◆ Exercise brief
Would you count how many lines of the entries below include the word "before"? Give nothing but the number.

◆ Data extracts
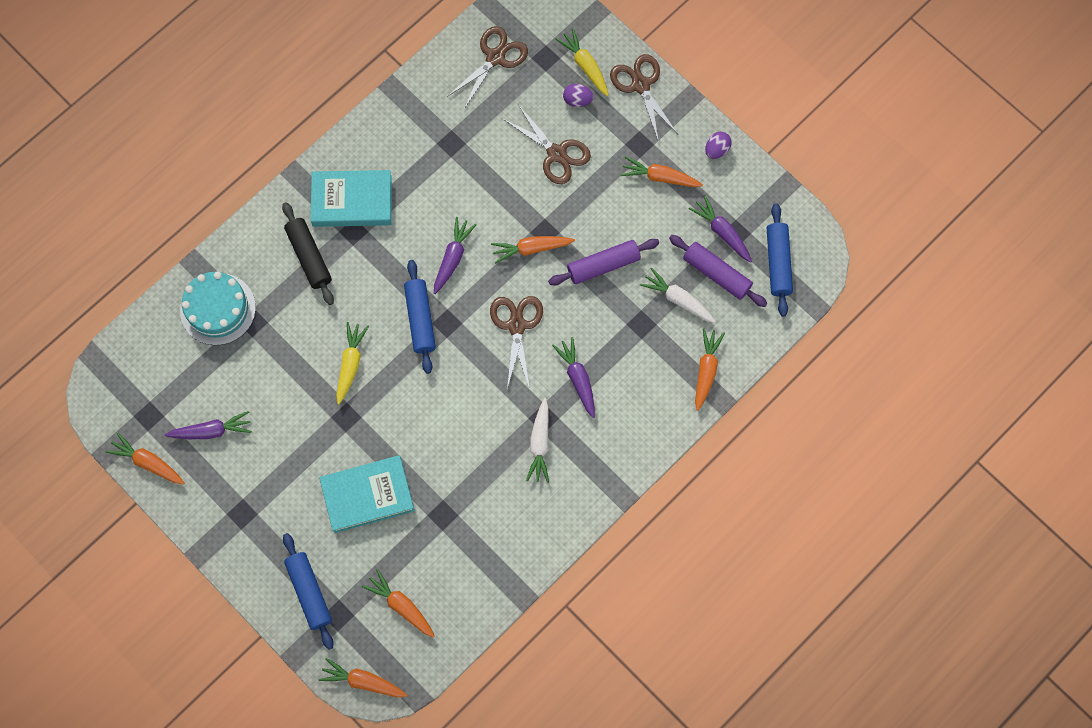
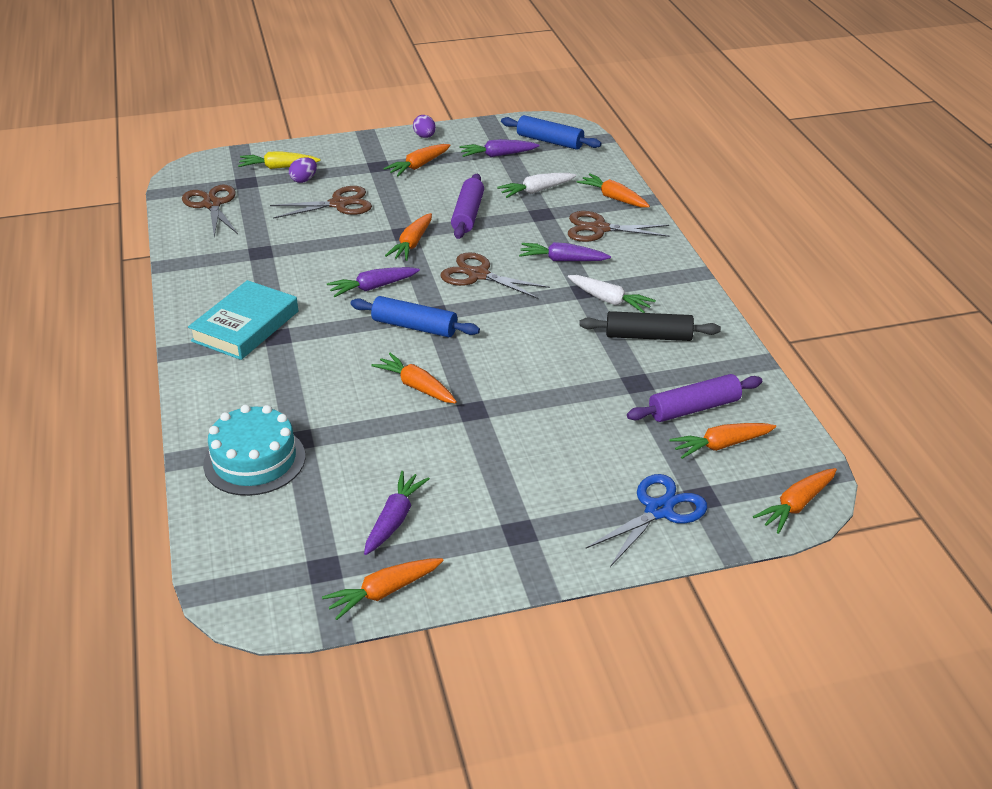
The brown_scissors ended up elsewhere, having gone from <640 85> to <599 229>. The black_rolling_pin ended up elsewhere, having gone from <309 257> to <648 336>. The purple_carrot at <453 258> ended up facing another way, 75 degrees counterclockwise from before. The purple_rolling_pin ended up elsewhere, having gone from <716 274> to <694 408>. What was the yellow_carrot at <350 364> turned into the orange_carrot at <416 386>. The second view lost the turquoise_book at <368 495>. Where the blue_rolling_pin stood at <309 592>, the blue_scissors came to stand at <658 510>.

...

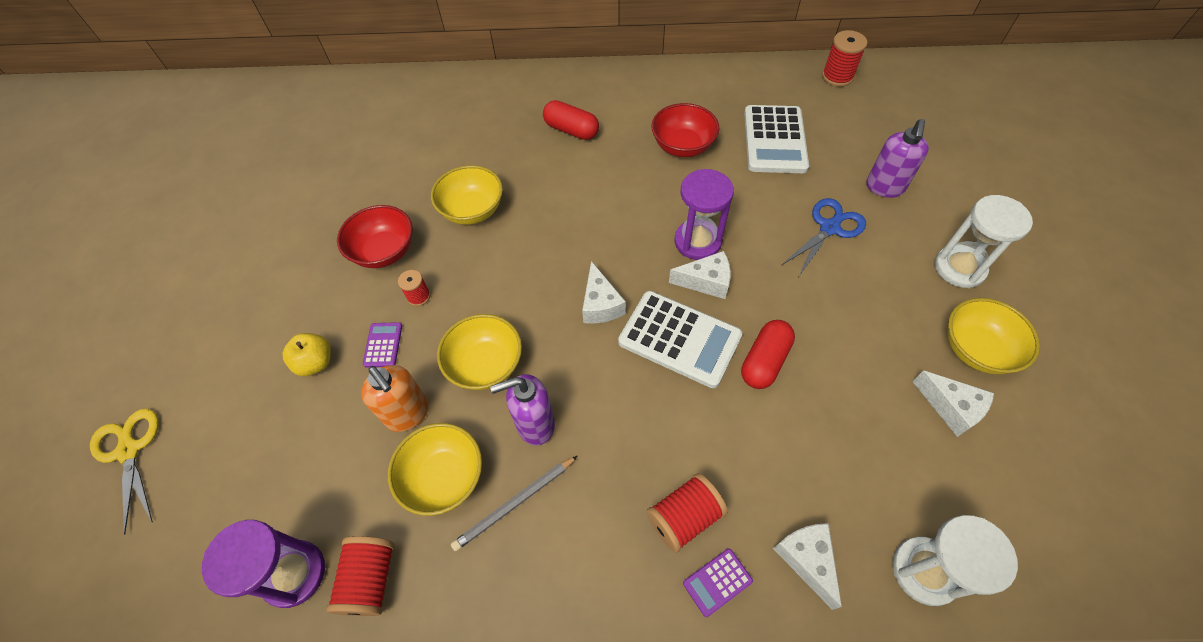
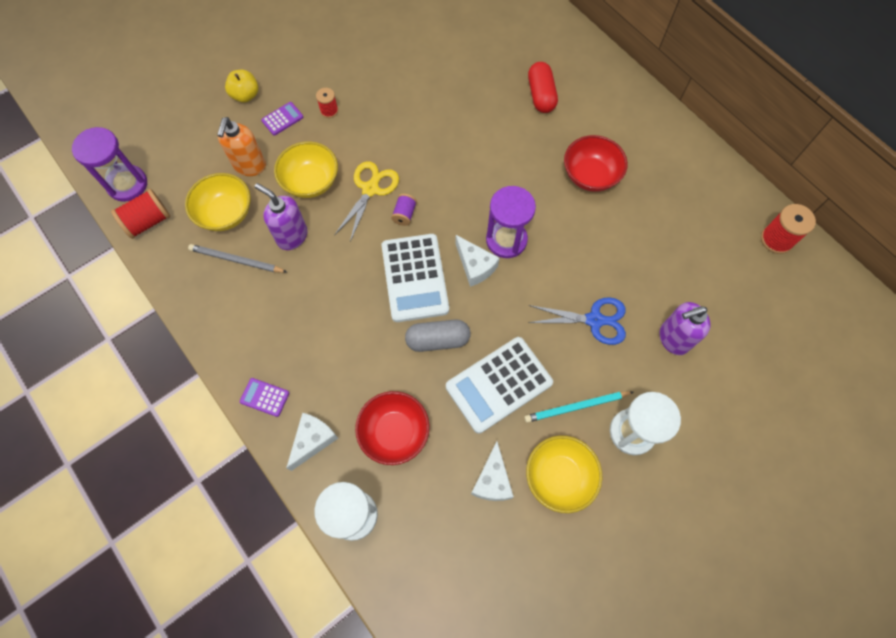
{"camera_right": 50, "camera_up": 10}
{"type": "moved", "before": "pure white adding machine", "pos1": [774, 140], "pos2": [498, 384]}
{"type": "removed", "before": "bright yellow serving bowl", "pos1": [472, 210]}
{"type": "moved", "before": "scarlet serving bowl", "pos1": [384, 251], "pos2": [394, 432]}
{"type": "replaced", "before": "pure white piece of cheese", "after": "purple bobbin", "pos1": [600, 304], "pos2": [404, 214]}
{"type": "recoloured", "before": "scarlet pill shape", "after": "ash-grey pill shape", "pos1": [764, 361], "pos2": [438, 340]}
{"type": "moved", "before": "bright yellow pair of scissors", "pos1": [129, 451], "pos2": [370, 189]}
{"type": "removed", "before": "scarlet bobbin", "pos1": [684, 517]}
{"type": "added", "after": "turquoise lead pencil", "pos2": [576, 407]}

◆ Completed task
8